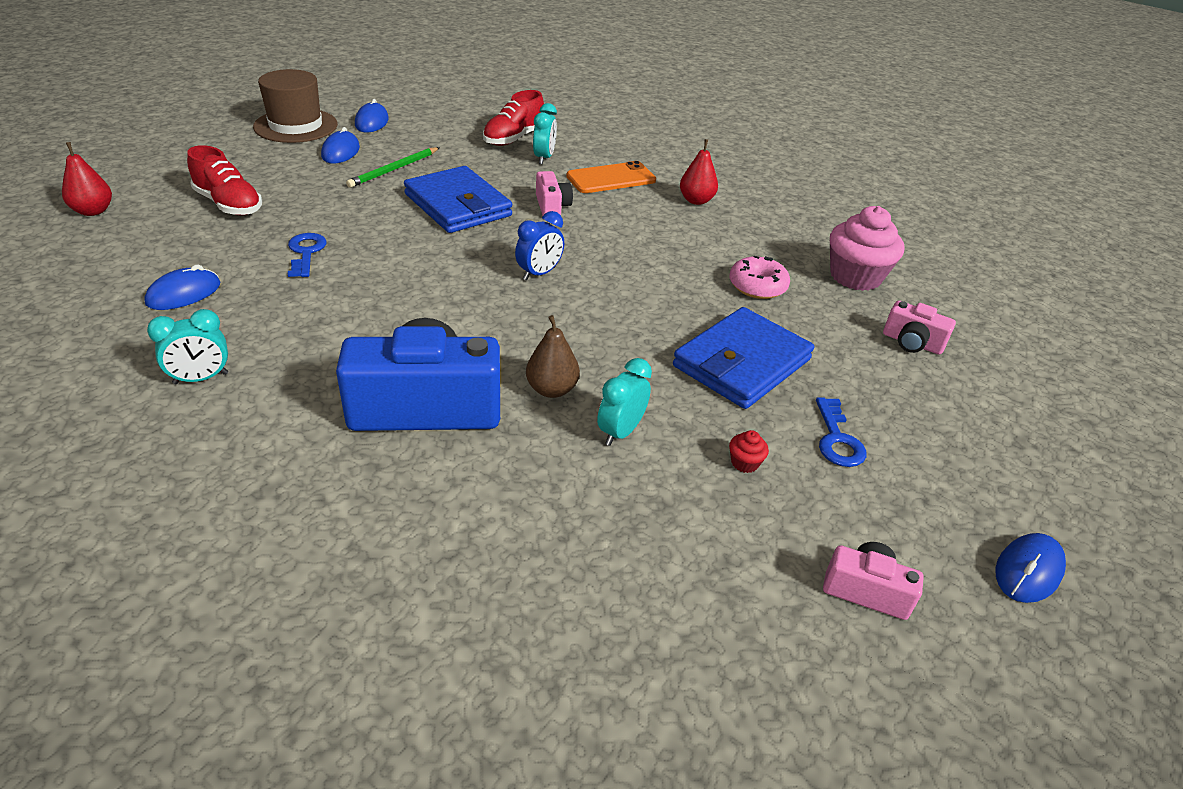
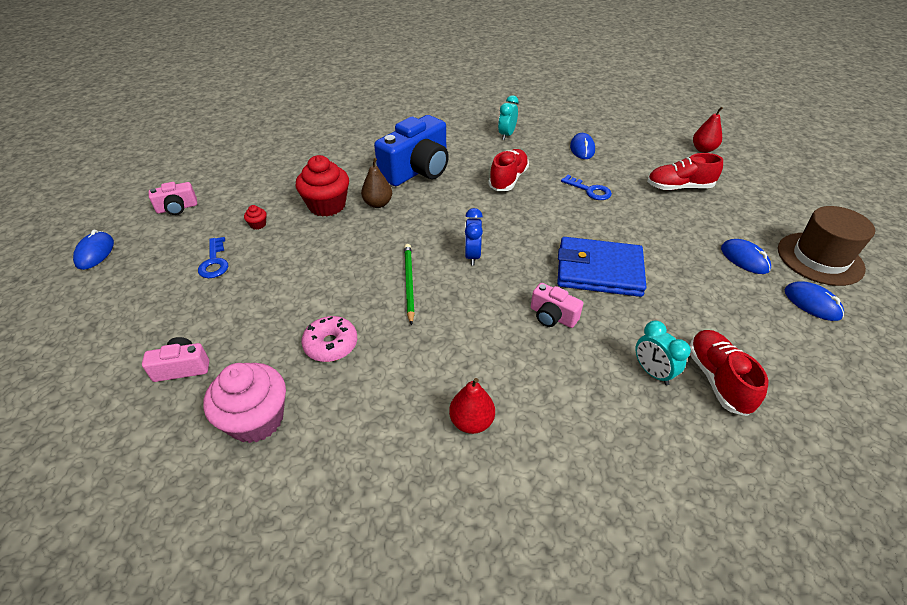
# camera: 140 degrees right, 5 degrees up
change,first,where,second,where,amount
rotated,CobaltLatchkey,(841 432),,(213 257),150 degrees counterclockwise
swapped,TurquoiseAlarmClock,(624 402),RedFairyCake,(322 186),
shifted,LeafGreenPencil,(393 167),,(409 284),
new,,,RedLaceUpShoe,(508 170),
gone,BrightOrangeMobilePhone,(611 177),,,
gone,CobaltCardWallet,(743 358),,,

-- -- --

WORK REQUEST:
All records above must be copied exactly, though the pictures they hold are to be left out.

YOUR RESPONSE:
# camera: 140 degrees right, 5 degrees up
change,first,where,second,where,amount
rotated,CobaltLatchkey,(841 432),,(213 257),150 degrees counterclockwise
swapped,TurquoiseAlarmClock,(624 402),RedFairyCake,(322 186),
shifted,LeafGreenPencil,(393 167),,(409 284),
new,,,RedLaceUpShoe,(508 170),
gone,BrightOrangeMobilePhone,(611 177),,,
gone,CobaltCardWallet,(743 358),,,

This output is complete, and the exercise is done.